Segment Start: DATASET EXTRACT

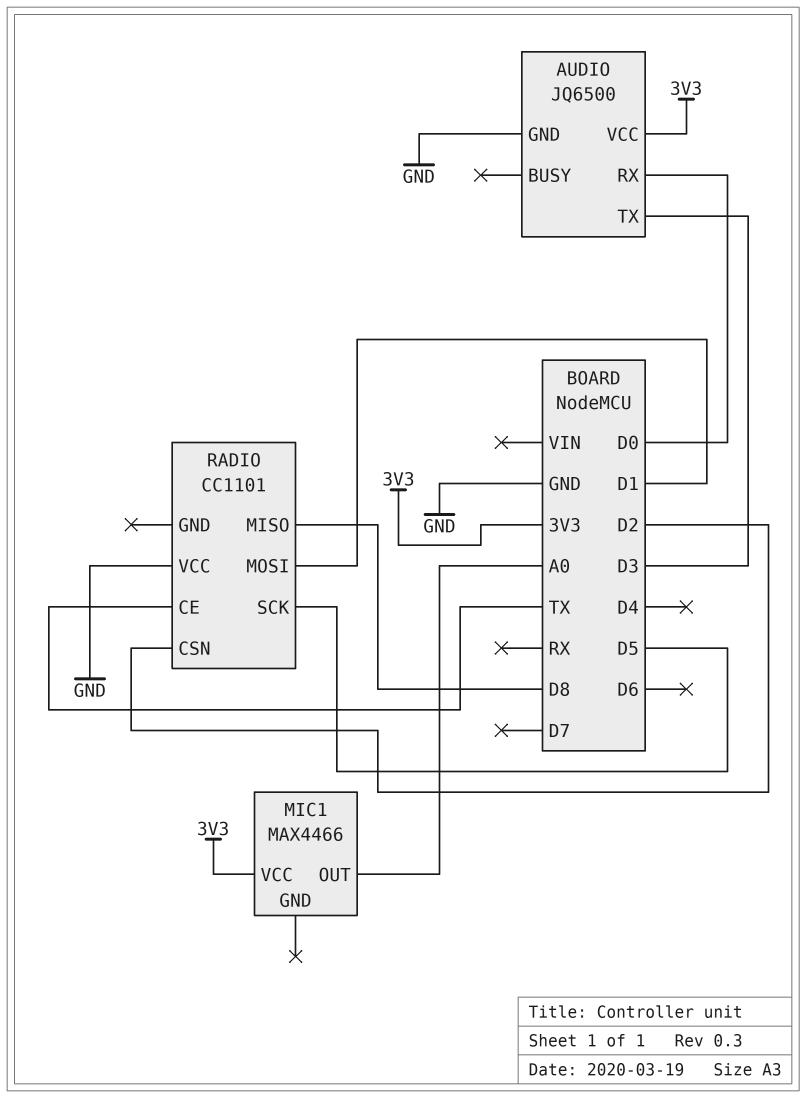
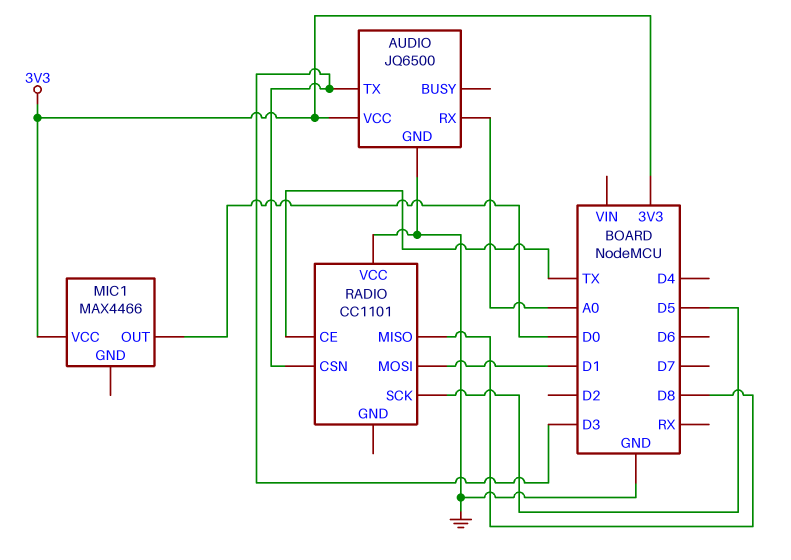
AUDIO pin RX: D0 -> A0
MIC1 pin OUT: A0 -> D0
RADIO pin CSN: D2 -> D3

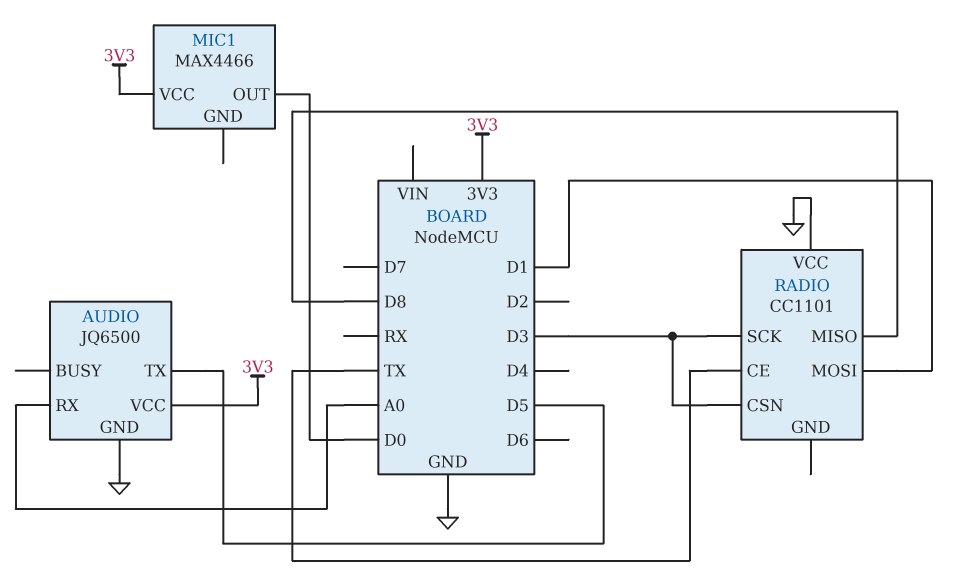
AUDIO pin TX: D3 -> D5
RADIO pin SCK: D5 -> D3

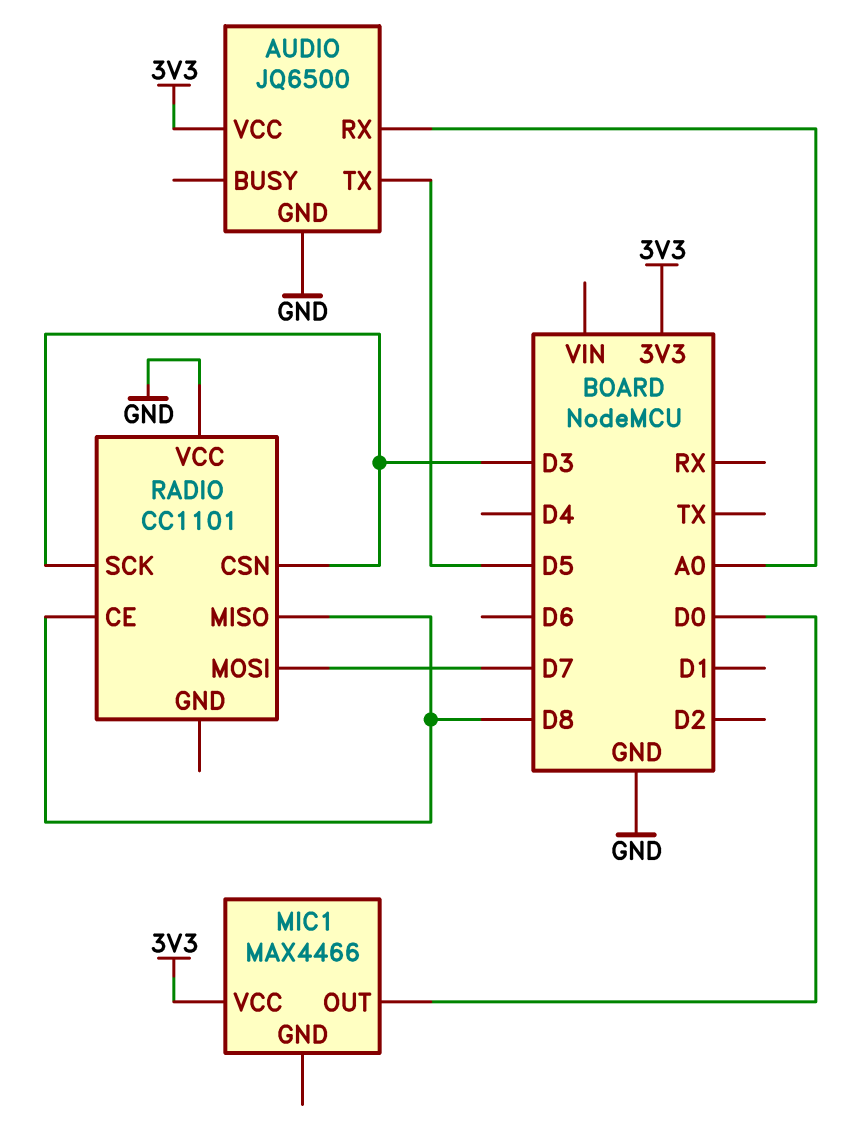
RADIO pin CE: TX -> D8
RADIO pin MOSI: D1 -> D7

Segment End: DATASET EXTRACT

ASSIGNMENT: Looking at the entries above, count the lines that contain the string "RADIO", then give the number and nothing else.

RESULT OF THE EXERCISE: 4